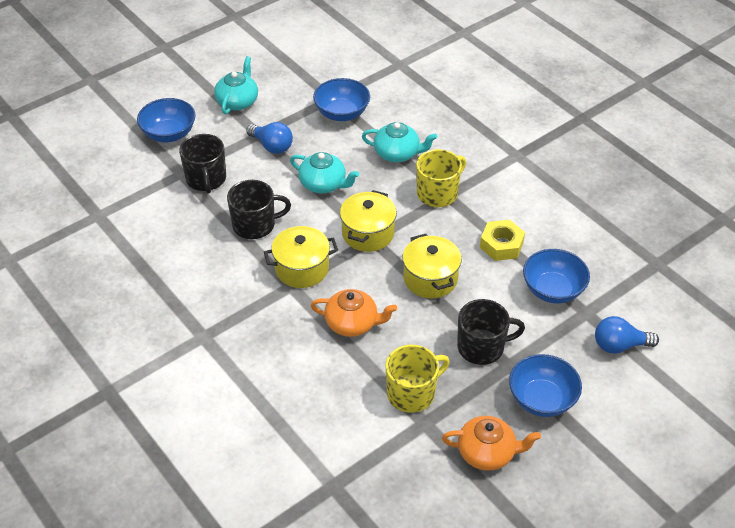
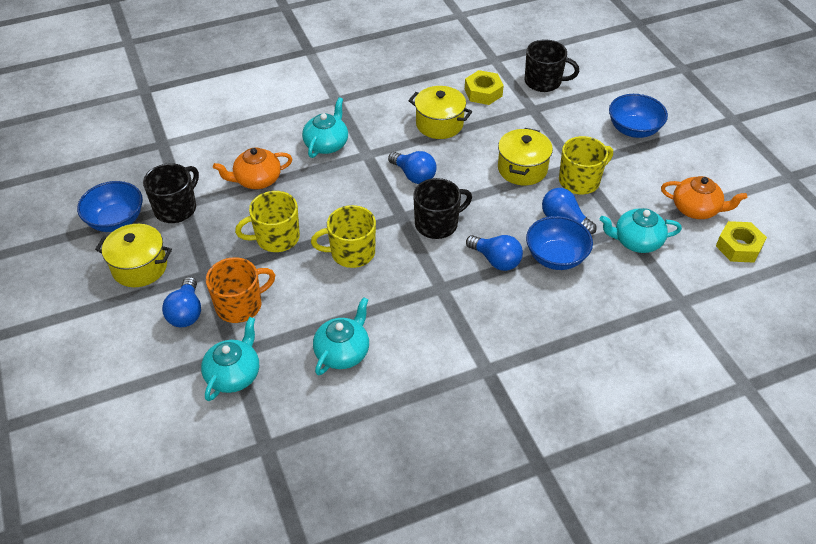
blue bowl: 4 -> 3
blue light bulb: 2 -> 4
orange mug: 0 -> 1
turquoise teapot: 3 -> 4
yellow mug: 2 -> 3
yellow nut: 1 -> 2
----------------------------------------
What the task requires: If a record contains a picture, omit the picture and repeat everything else exactly.

Written answer:
blue bowl: 4 -> 3
blue light bulb: 2 -> 4
orange mug: 0 -> 1
turquoise teapot: 3 -> 4
yellow mug: 2 -> 3
yellow nut: 1 -> 2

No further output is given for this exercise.